#### HOW TO COMPLETE THIS TASK
Repeat the data exactly as given below, dropping every picture.

#### RECORDED DATA
--------

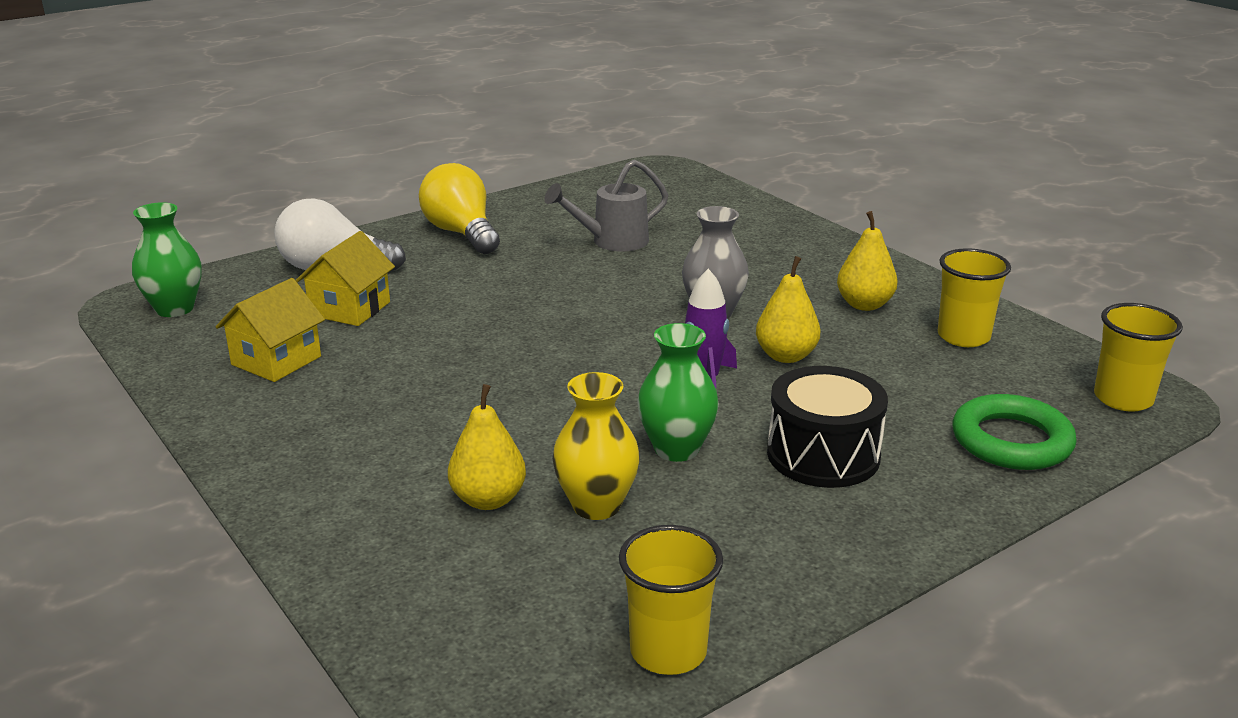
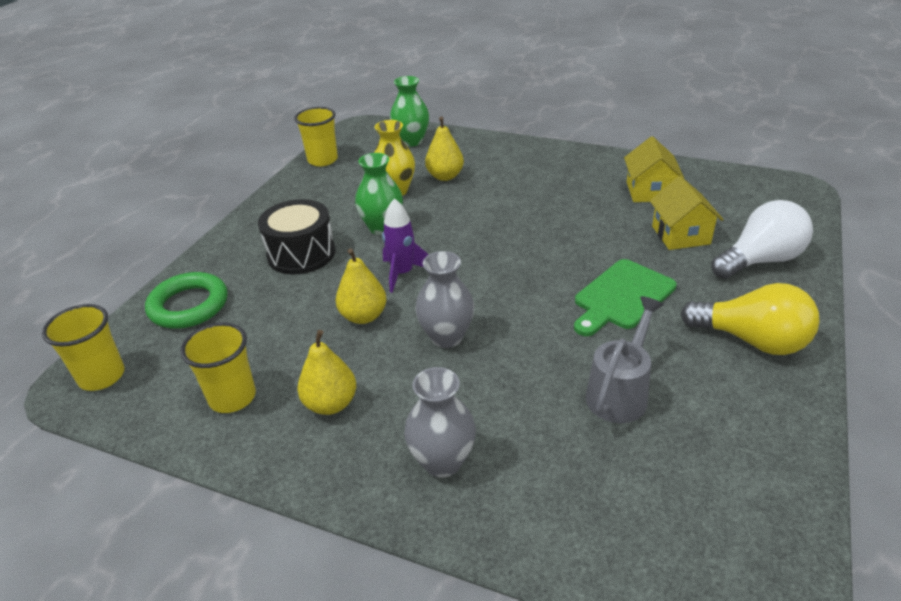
camera: 150 degrees right, 10 degrees up
green vase [132,202,202,317] -> green vase moved to [390,76,429,147]
none -> grey vase [404,367,476,478]
none -> green cutting board [574,259,677,336]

--------

#### ANSWER FOR THIS EXERCISE
camera: 150 degrees right, 10 degrees up
green vase [132,202,202,317] -> green vase moved to [390,76,429,147]
none -> grey vase [404,367,476,478]
none -> green cutting board [574,259,677,336]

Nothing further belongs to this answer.